> Short task:
Reproduce all of the rows below verbatim, leaving the pictures out of your answer.

> Entries shown:
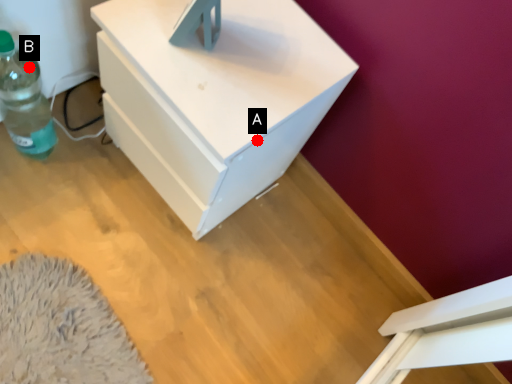
Question: Two points are circled on the image, labeled by A and B beside each circle. Which point appears closest to the camera in this image?

Choices:
 (A) A is closer
 (B) B is closer

Answer: (A)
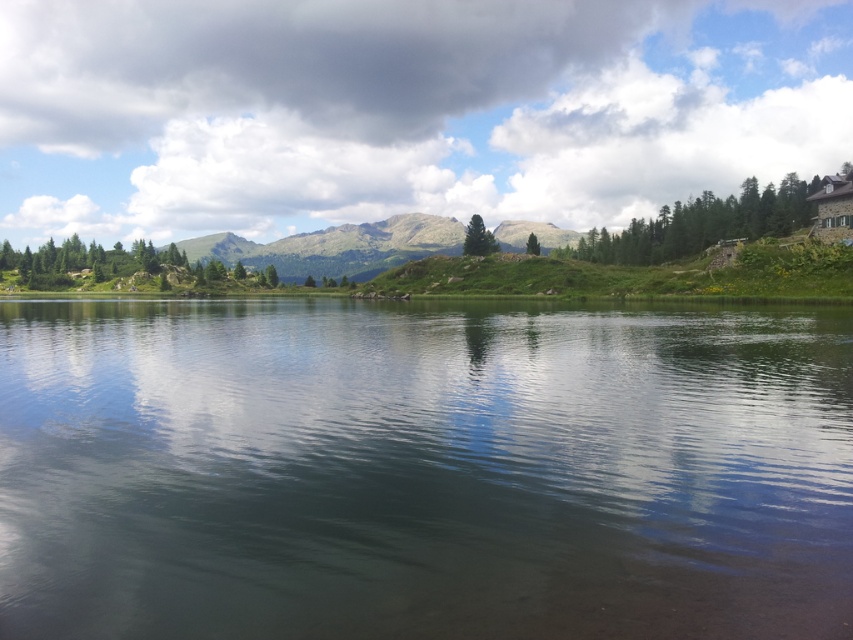
Question: Can you confirm if clear water at center is wider than green grassy hill at center?

Choices:
 (A) no
 (B) yes

Answer: (A)

Question: Is clear water at center positioned at the back of green grassy hill at center?

Choices:
 (A) no
 (B) yes

Answer: (A)

Question: Which point is farther to the camera?

Choices:
 (A) (338, 515)
 (B) (355, 275)

Answer: (B)

Question: In this image, where is clear water at center located relative to green grassy hill at center?

Choices:
 (A) left
 (B) right

Answer: (B)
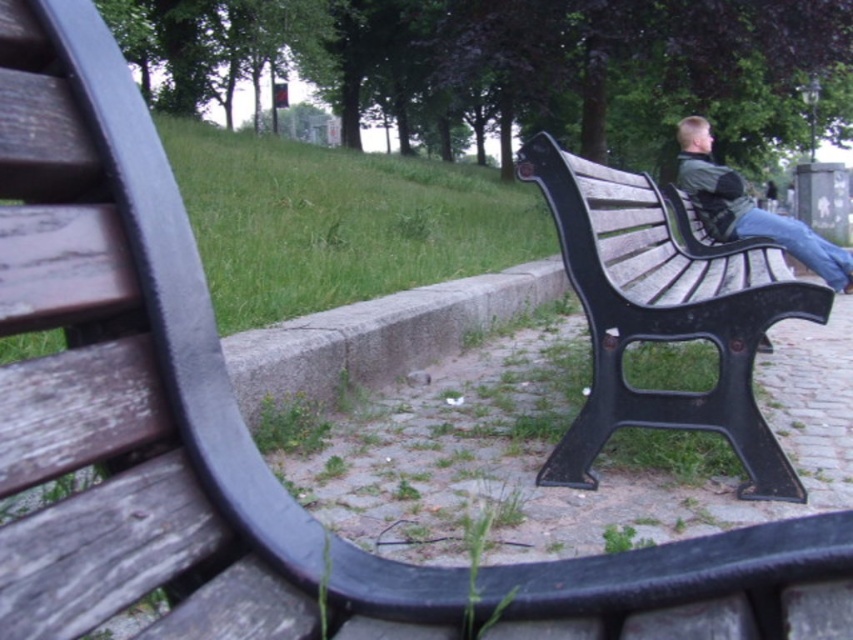
Question: Among these points, which one is farthest from the camera?

Choices:
 (A) (589, 412)
 (B) (798, 220)

Answer: (B)

Question: Where is wooden bench at right located in relation to greenish-gray fabric jacket at right in the image?

Choices:
 (A) right
 (B) left

Answer: (B)

Question: Is wooden bench at right smaller than greenish-gray fabric jacket at right?

Choices:
 (A) yes
 (B) no

Answer: (B)

Question: From the image, what is the correct spatial relationship of wooden bench at right in relation to greenish-gray fabric jacket at right?

Choices:
 (A) left
 (B) right

Answer: (A)

Question: Which point is farther to the camera?

Choices:
 (A) (711, 170)
 (B) (521, 157)

Answer: (A)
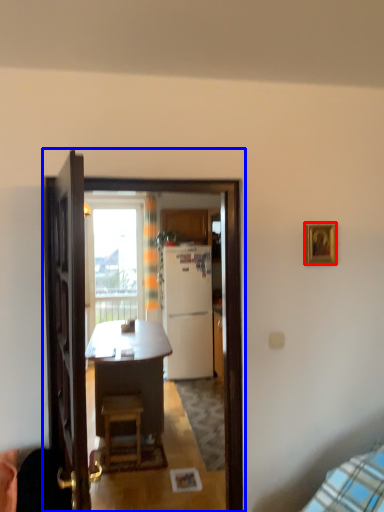
Question: Which object appears farthest to the camera in this image, picture frame (highlighted by a red box) or screen door (highlighted by a blue box)?

Choices:
 (A) picture frame
 (B) screen door

Answer: (A)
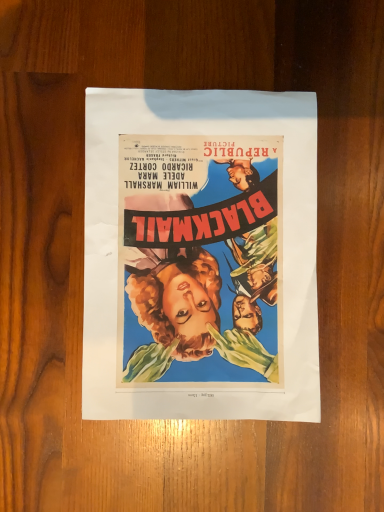
You are a GUI agent. You are given a task and a screenshot of the screen. Output one action in this format:
    pyautogui.click(x=<x>, y=<y>)
    Task: Click on the free space above vibrant paper poster at center (from a real-world perspective)
    
    Given the screenshot: What is the action you would take?
    (196, 256)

> Final answer:
Question: Two points are circled on the image, labeled by A and B beside each circle. Which point appears closest to the camera in this image?

Choices:
 (A) A is closer
 (B) B is closer

Answer: (A)
Question: Can you confirm if clear water at center is wider than green grassy hill at center?

Choices:
 (A) no
 (B) yes

Answer: (A)

Question: Is clear water at center positioned at the back of green grassy hill at center?

Choices:
 (A) no
 (B) yes

Answer: (A)

Question: Which point is farther to the camera?

Choices:
 (A) (338, 515)
 (B) (355, 275)

Answer: (B)

Question: In this image, where is clear water at center located relative to green grassy hill at center?

Choices:
 (A) left
 (B) right

Answer: (B)
Question: Among these points, which one is farthest from the camera?

Choices:
 (A) (589, 412)
 (B) (798, 220)

Answer: (B)

Question: Where is wooden bench at right located in relation to greenish-gray fabric jacket at right in the image?

Choices:
 (A) right
 (B) left

Answer: (B)

Question: Is wooden bench at right smaller than greenish-gray fabric jacket at right?

Choices:
 (A) yes
 (B) no

Answer: (B)

Question: From the image, what is the correct spatial relationship of wooden bench at right in relation to greenish-gray fabric jacket at right?

Choices:
 (A) left
 (B) right

Answer: (A)

Question: Which point is farther to the camera?

Choices:
 (A) (711, 170)
 (B) (521, 157)

Answer: (A)
Question: Which object appears farthest to the camera in this image, picture frame (highlighted by a red box) or screen door (highlighted by a blue box)?

Choices:
 (A) picture frame
 (B) screen door

Answer: (A)
You are a GUI agent. You are given a task and a screenshot of the screen. Output one action in this format:
    pyautogui.click(x=<x>, y=<y>)
    Task: Click on the free space above vibrant paper poster at center (from a real-world perspective)
    
    Given the screenshot: What is the action you would take?
    (196, 256)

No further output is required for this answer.